++++ Recorded data ++++

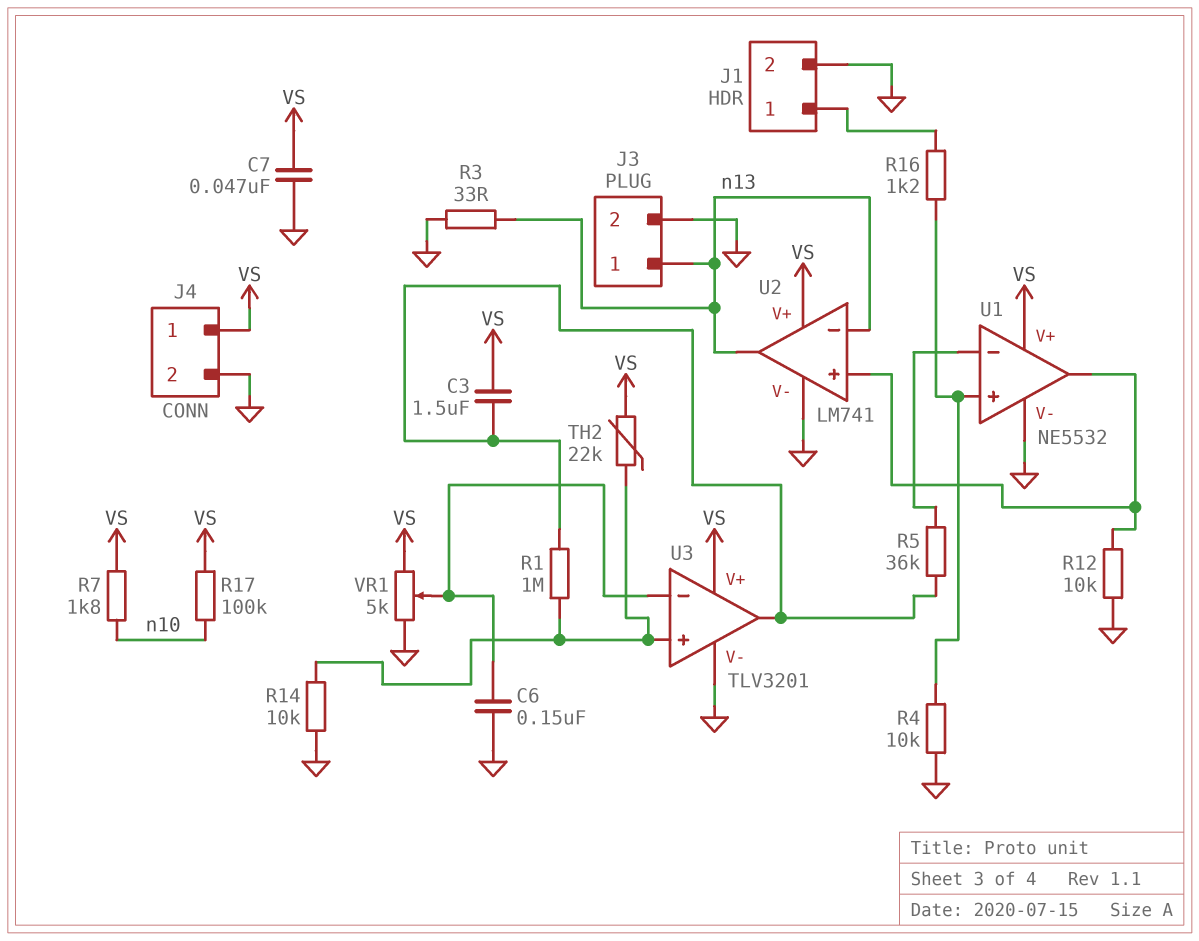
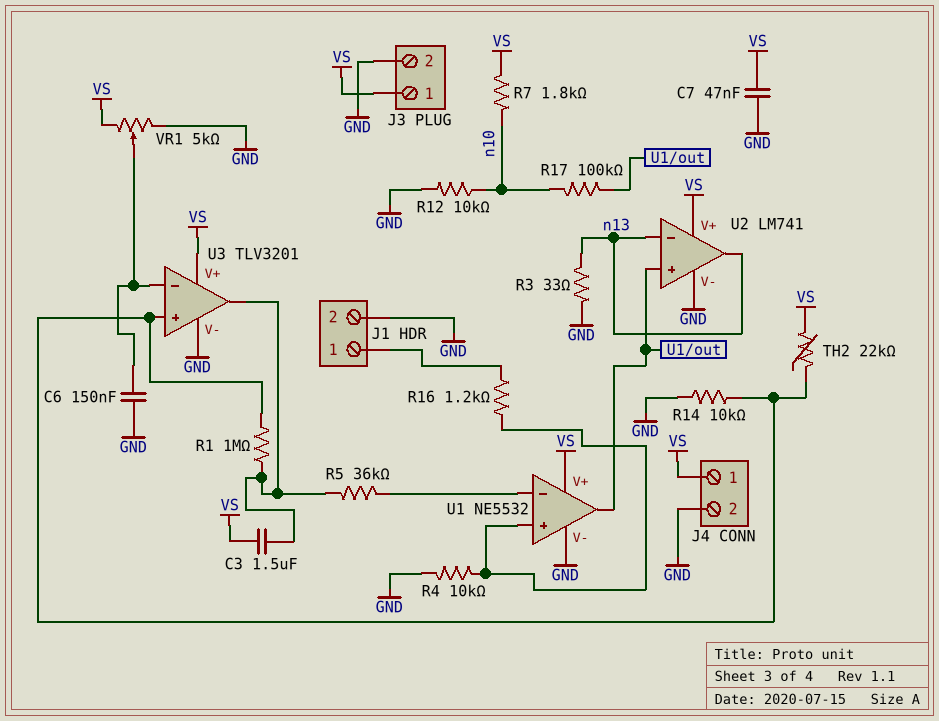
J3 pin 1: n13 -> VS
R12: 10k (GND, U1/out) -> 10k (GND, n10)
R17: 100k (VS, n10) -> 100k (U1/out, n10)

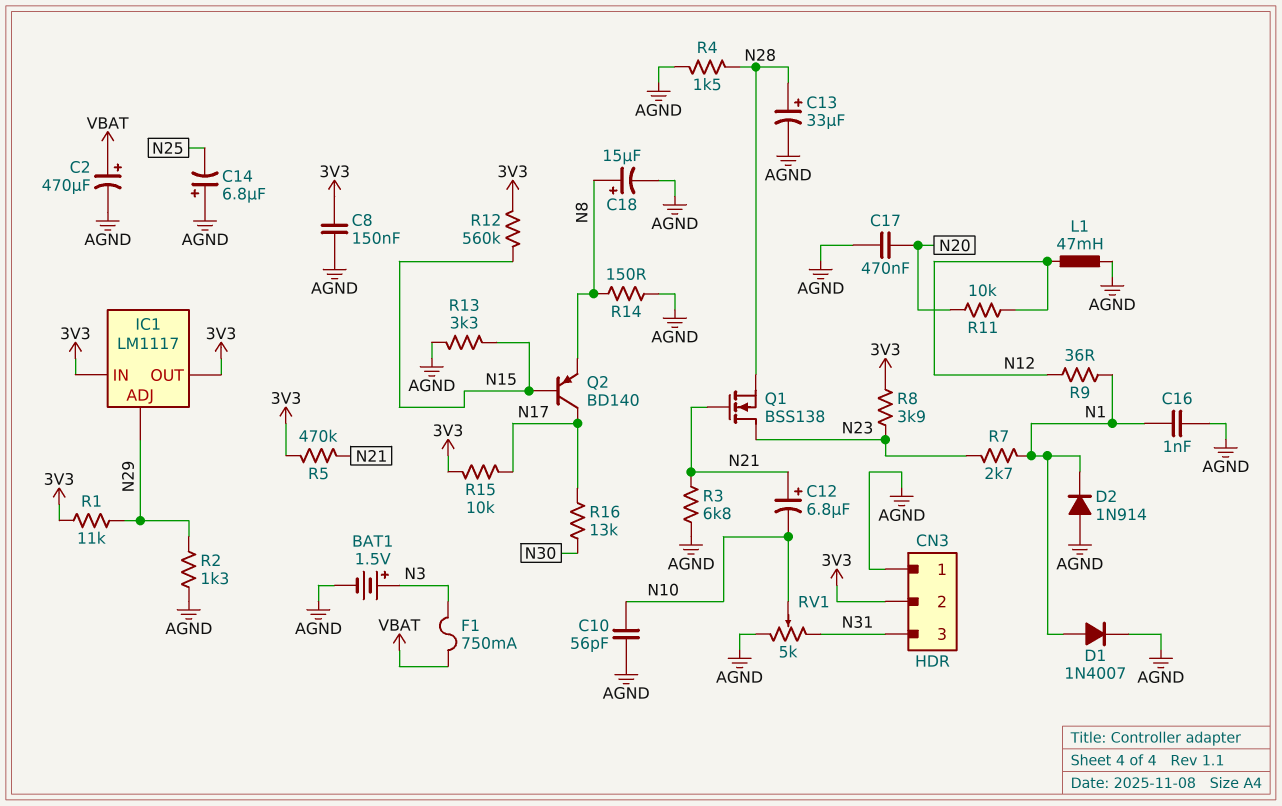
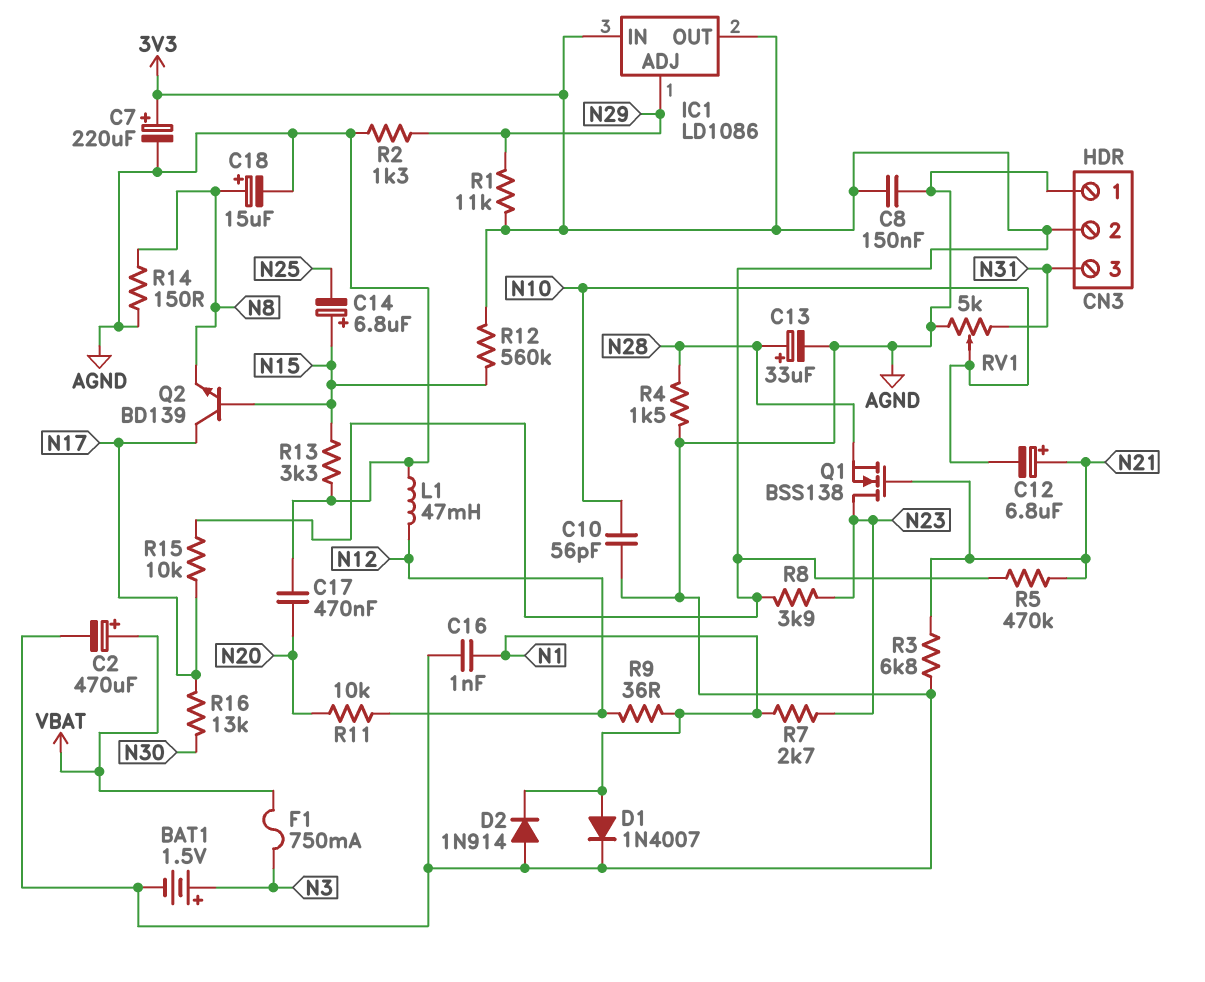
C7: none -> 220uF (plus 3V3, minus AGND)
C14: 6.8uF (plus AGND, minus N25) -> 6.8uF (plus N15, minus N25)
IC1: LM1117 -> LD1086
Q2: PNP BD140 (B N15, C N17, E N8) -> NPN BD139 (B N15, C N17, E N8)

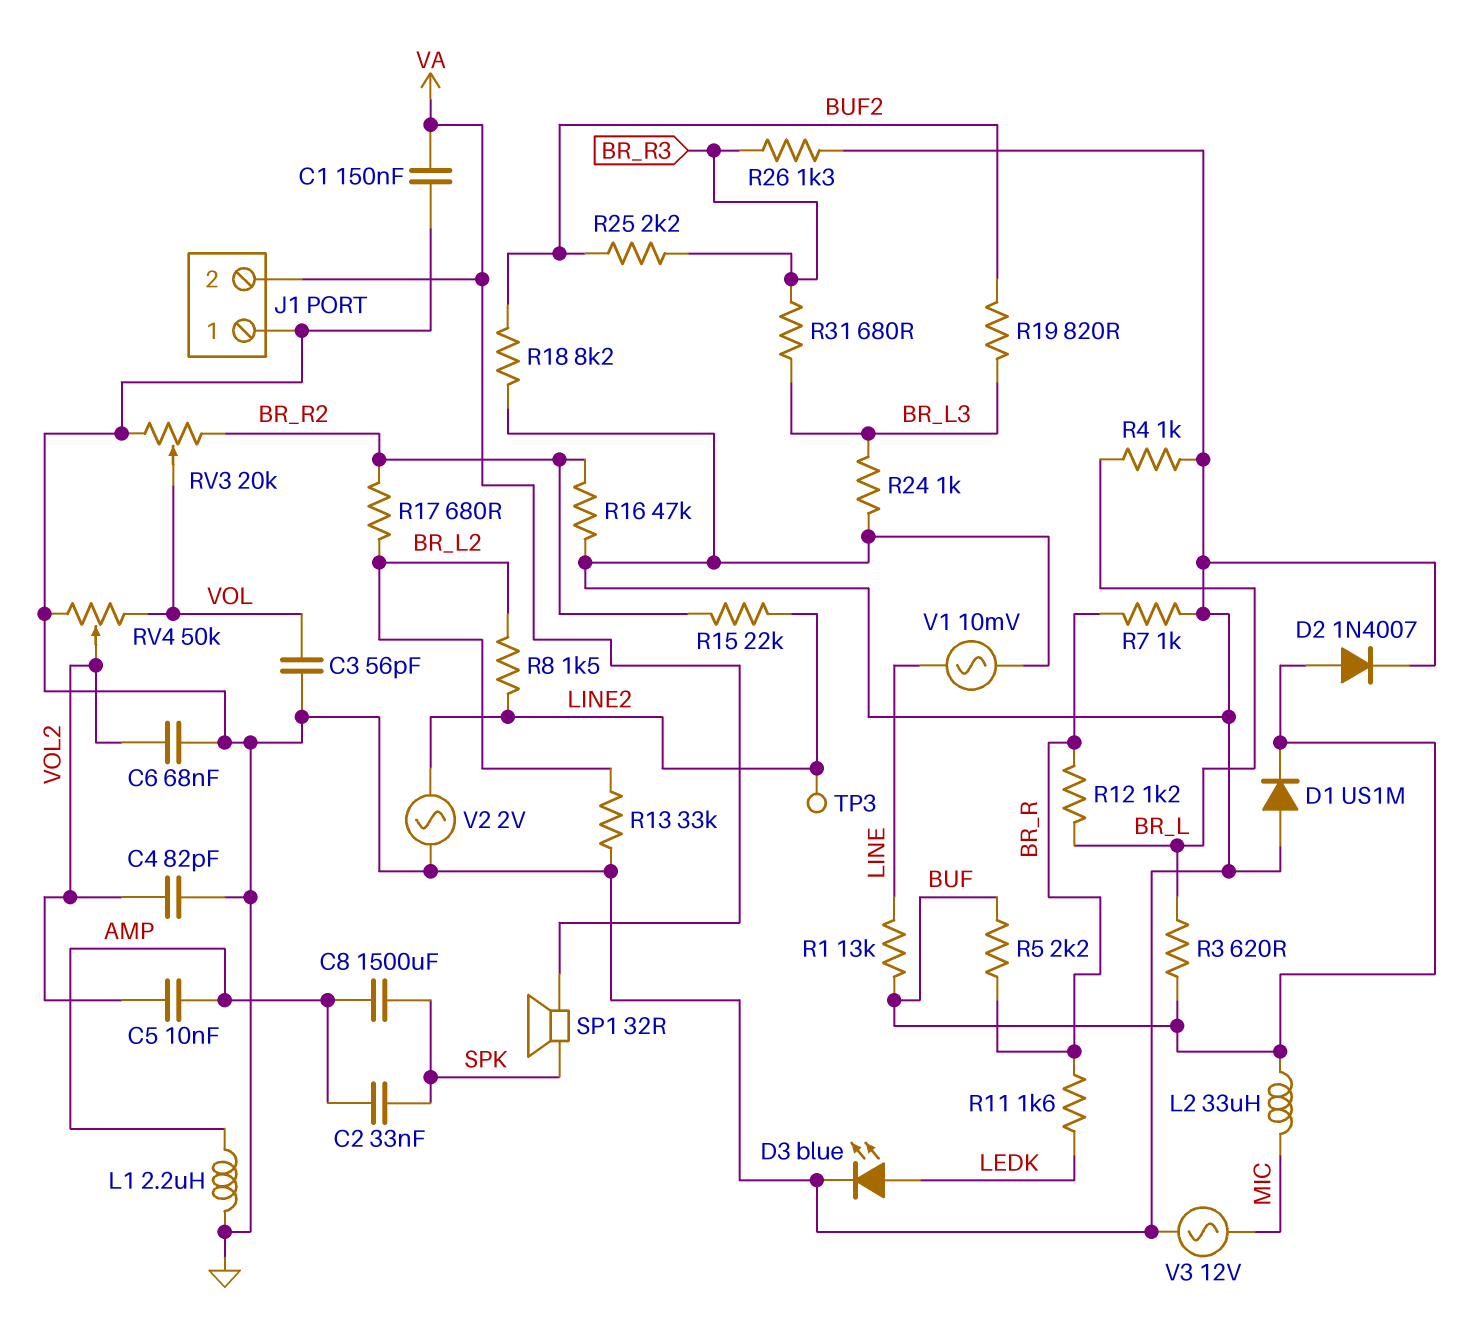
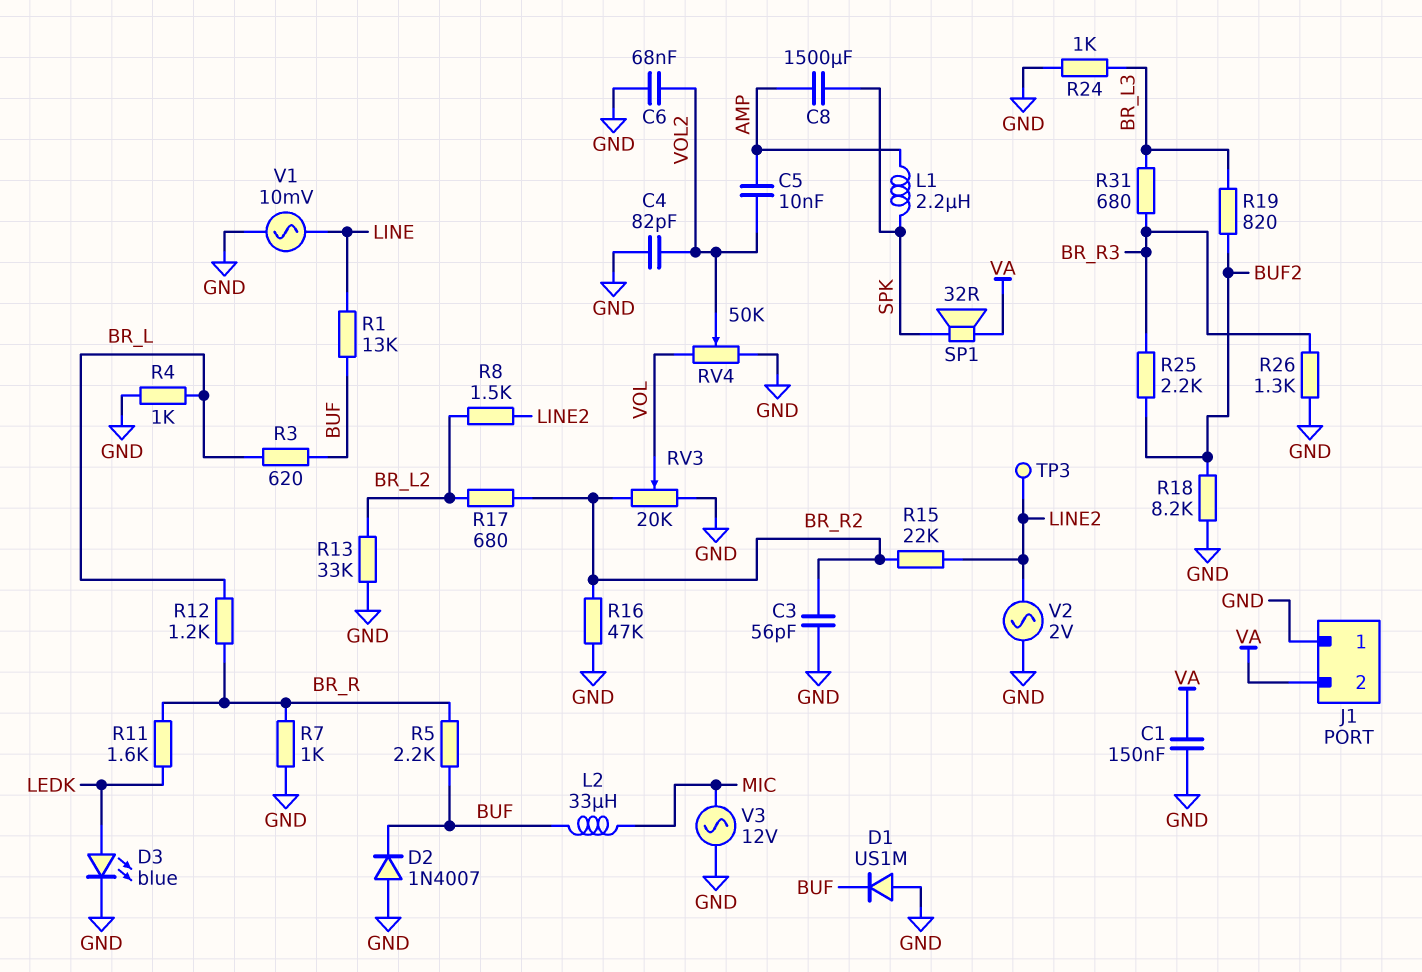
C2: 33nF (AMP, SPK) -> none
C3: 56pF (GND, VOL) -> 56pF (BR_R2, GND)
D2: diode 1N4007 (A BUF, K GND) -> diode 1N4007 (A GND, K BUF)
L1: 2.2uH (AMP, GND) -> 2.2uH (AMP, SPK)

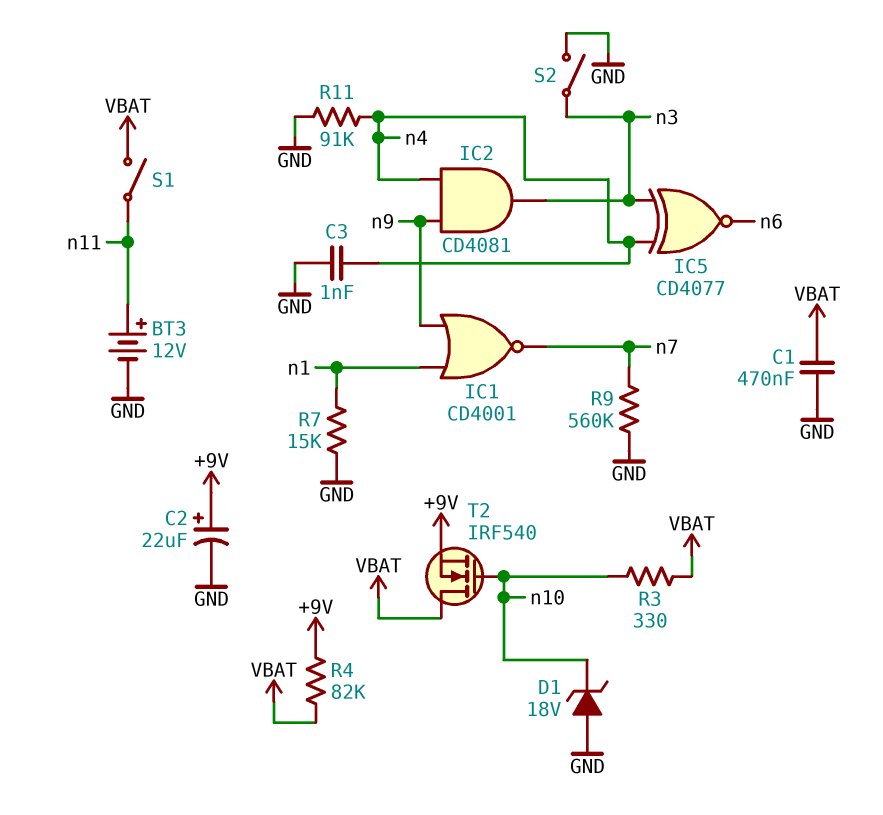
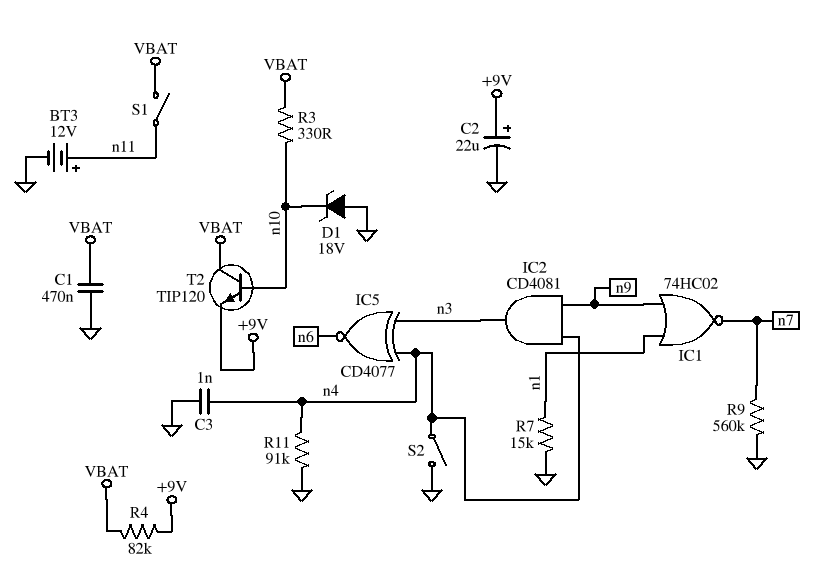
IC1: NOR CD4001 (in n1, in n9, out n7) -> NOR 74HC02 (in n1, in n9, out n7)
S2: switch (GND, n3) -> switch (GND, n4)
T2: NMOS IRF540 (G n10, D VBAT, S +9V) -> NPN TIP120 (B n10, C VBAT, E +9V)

++++

I would like you to report every line in the listing above that contains "minus".

• **Response for this exercise**
C7: none -> 220uF (plus 3V3, minus AGND)
C14: 6.8uF (plus AGND, minus N25) -> 6.8uF (plus N15, minus N25)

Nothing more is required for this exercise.